THE TASK → Transcribe the lines from the start of the data below through the line with "purple brick I4:J4", word for word and nothing more.

EXERCISE MATERIAL →
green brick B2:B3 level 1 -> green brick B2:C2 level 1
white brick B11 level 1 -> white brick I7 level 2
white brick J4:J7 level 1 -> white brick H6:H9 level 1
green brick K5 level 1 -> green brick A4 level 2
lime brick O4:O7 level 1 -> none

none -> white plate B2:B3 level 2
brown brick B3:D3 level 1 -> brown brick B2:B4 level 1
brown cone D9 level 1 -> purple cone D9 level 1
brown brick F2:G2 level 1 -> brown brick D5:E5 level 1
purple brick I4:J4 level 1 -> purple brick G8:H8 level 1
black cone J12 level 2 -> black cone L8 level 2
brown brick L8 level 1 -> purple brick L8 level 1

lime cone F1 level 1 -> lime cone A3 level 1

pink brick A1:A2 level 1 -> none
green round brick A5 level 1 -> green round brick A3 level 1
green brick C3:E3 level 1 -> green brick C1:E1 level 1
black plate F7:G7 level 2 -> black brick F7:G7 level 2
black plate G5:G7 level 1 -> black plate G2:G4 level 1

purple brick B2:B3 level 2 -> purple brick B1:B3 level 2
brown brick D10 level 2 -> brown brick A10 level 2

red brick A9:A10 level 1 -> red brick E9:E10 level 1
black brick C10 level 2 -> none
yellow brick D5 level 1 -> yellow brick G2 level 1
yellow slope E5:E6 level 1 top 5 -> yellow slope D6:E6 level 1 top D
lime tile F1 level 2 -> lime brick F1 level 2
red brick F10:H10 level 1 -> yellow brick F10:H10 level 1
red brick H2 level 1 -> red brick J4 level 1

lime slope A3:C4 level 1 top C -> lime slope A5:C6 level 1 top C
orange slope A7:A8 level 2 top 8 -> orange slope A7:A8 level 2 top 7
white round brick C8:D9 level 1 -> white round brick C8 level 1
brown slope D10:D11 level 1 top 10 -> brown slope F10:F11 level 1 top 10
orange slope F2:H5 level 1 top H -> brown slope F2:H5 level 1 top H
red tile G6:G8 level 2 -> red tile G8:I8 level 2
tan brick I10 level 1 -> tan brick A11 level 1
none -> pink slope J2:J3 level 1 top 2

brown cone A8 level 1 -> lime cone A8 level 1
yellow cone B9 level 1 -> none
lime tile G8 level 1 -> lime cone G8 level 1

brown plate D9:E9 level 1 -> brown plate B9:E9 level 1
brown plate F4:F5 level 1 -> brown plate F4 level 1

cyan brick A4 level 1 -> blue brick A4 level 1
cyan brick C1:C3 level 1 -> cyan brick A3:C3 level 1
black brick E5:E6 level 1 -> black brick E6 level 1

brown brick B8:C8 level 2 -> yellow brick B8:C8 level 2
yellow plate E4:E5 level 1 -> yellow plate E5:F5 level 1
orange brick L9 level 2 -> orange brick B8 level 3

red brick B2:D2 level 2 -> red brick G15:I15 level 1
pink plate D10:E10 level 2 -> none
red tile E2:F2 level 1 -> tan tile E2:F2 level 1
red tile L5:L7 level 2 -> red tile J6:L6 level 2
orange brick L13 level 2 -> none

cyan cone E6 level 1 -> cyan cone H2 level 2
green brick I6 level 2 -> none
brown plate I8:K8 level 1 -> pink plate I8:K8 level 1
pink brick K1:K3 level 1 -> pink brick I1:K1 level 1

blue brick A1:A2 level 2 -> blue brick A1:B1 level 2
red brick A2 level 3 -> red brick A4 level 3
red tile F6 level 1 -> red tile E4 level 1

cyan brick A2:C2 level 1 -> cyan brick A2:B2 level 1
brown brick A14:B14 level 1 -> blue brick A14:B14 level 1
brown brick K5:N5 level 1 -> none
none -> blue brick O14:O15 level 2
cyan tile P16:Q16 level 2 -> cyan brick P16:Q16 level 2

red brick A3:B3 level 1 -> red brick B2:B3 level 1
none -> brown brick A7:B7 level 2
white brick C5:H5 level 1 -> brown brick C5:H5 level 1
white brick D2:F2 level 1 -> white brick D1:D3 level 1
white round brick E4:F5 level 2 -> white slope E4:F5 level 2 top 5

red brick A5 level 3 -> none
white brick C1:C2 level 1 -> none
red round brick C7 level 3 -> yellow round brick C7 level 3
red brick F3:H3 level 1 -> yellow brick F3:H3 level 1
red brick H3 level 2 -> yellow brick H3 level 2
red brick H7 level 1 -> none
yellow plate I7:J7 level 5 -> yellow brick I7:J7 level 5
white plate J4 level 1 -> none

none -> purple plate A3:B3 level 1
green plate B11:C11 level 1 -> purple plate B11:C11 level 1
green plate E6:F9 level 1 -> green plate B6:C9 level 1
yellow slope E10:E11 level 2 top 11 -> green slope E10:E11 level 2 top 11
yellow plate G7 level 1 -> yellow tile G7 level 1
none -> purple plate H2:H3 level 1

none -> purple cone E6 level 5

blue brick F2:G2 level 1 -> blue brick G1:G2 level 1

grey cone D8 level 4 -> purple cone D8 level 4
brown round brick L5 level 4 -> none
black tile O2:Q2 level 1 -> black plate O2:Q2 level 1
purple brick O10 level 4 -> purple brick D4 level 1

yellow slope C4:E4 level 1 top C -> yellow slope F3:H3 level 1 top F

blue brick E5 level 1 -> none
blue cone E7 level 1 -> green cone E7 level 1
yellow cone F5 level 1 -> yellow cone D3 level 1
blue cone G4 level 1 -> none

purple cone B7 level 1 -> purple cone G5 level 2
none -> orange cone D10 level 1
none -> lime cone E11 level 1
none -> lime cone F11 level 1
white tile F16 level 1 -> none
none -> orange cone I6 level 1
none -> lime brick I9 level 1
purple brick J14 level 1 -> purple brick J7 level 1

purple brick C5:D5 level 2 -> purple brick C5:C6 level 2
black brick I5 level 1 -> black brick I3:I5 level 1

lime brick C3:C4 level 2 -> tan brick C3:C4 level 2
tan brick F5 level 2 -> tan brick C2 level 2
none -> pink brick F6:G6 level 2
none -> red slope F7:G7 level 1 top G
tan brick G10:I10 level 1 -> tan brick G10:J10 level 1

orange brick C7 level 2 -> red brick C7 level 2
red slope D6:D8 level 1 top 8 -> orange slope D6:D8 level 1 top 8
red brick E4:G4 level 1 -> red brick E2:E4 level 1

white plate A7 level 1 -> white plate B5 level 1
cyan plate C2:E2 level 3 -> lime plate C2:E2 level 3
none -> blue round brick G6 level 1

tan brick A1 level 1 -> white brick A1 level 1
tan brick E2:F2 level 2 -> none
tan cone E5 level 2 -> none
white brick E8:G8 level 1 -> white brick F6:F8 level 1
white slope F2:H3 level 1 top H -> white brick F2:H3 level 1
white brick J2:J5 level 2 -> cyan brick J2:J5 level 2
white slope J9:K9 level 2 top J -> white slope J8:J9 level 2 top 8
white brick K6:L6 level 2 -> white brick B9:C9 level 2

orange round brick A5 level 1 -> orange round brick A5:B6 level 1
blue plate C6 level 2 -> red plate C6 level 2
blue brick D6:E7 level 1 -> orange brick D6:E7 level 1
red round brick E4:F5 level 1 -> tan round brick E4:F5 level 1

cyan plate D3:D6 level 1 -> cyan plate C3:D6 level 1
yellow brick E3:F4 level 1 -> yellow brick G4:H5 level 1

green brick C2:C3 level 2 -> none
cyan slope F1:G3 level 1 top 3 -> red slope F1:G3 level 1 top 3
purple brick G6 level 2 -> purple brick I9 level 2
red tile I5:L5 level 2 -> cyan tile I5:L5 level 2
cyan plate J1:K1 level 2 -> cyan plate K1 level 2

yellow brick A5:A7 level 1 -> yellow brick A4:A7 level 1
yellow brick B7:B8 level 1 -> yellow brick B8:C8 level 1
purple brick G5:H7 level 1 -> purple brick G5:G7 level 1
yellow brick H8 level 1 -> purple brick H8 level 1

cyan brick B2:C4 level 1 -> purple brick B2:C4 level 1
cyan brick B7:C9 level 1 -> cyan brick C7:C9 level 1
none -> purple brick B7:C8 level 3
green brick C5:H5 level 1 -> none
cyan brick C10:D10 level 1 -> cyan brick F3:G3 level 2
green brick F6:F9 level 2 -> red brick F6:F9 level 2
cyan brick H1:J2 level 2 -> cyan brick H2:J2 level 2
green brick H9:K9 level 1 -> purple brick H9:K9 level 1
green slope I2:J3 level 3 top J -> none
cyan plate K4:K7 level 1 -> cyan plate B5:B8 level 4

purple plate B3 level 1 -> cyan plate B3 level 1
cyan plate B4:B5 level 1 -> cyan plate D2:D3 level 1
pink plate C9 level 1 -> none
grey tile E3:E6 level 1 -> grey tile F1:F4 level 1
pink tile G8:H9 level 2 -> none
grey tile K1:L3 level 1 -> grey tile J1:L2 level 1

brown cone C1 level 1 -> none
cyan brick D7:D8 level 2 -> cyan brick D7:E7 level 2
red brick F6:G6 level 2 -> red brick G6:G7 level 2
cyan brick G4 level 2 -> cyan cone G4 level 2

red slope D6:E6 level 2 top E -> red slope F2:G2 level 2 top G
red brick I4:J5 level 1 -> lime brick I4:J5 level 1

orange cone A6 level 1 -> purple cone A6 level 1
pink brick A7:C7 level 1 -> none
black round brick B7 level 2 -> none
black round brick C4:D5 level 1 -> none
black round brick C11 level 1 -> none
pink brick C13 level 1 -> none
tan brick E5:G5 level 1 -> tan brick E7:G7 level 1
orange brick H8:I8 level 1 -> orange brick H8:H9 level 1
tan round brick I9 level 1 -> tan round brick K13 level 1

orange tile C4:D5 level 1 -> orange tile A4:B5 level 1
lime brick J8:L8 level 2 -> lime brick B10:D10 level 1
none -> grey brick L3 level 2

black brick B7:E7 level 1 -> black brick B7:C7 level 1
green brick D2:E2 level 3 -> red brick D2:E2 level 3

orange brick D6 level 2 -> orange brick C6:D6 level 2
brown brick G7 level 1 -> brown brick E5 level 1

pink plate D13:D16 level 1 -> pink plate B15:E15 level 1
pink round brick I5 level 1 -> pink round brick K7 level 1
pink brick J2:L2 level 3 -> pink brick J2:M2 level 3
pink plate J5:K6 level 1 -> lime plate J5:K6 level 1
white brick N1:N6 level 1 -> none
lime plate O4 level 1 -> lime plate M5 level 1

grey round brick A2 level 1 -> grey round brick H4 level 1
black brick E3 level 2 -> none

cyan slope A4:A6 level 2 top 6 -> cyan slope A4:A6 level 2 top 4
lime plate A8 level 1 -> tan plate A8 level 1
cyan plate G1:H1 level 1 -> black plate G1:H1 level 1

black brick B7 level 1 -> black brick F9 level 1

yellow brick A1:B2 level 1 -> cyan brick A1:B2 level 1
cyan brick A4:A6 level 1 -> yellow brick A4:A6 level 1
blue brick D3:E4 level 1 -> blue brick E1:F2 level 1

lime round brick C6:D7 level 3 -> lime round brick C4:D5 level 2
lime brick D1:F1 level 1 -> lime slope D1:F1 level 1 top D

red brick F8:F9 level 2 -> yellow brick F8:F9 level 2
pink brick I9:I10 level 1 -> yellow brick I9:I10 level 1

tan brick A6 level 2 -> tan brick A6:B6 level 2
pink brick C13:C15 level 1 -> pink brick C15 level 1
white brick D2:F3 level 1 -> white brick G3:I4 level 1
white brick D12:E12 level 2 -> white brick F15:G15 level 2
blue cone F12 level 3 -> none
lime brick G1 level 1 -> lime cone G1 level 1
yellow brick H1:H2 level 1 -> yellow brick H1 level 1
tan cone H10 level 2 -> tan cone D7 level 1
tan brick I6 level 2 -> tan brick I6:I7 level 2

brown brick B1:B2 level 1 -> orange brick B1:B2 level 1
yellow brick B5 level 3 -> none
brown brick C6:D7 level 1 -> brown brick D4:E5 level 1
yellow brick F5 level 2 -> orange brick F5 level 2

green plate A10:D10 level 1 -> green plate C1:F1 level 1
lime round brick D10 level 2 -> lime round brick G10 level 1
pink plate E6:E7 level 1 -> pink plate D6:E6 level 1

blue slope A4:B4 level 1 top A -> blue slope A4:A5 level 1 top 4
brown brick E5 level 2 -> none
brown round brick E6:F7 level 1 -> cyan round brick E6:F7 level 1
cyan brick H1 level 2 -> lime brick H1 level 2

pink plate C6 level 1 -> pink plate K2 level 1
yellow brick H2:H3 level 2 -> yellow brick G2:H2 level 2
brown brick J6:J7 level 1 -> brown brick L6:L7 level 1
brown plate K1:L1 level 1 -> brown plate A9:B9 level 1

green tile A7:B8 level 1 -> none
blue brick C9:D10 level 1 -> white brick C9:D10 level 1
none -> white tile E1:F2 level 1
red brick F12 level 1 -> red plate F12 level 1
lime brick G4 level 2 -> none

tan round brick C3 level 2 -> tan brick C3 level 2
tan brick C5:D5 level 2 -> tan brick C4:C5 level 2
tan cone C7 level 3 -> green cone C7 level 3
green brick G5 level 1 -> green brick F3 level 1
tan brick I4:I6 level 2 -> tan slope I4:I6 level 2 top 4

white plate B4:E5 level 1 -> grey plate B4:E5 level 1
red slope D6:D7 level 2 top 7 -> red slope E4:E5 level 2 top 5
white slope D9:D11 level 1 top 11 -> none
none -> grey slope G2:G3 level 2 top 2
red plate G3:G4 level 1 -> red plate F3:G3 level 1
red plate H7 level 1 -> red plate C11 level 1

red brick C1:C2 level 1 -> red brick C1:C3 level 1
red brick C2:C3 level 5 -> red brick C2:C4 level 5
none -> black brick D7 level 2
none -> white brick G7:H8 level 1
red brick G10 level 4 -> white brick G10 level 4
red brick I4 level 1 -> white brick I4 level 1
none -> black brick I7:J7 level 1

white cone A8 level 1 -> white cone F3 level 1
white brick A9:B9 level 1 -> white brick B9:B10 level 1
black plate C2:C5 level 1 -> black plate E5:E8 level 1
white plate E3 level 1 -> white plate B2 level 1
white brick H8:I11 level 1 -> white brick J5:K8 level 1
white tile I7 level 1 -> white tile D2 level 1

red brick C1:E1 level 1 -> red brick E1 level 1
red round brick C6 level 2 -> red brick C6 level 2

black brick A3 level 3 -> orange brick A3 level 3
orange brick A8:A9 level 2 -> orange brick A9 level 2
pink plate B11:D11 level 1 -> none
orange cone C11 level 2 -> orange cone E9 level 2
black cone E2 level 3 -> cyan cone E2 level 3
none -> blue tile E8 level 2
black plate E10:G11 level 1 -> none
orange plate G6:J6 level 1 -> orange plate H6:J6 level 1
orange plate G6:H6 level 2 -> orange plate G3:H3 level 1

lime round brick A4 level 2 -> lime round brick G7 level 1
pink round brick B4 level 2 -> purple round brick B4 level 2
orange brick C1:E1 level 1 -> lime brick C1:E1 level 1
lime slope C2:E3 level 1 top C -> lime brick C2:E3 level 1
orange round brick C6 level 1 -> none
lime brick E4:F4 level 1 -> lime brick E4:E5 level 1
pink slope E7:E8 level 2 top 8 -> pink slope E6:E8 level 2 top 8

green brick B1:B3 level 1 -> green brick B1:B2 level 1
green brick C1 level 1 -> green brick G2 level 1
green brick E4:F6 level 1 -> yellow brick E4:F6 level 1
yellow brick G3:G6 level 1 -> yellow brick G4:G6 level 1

YOUR RESPONSE →
green brick B2:B3 level 1 -> green brick B2:C2 level 1
white brick B11 level 1 -> white brick I7 level 2
white brick J4:J7 level 1 -> white brick H6:H9 level 1
green brick K5 level 1 -> green brick A4 level 2
lime brick O4:O7 level 1 -> none

none -> white plate B2:B3 level 2
brown brick B3:D3 level 1 -> brown brick B2:B4 level 1
brown cone D9 level 1 -> purple cone D9 level 1
brown brick F2:G2 level 1 -> brown brick D5:E5 level 1
purple brick I4:J4 level 1 -> purple brick G8:H8 level 1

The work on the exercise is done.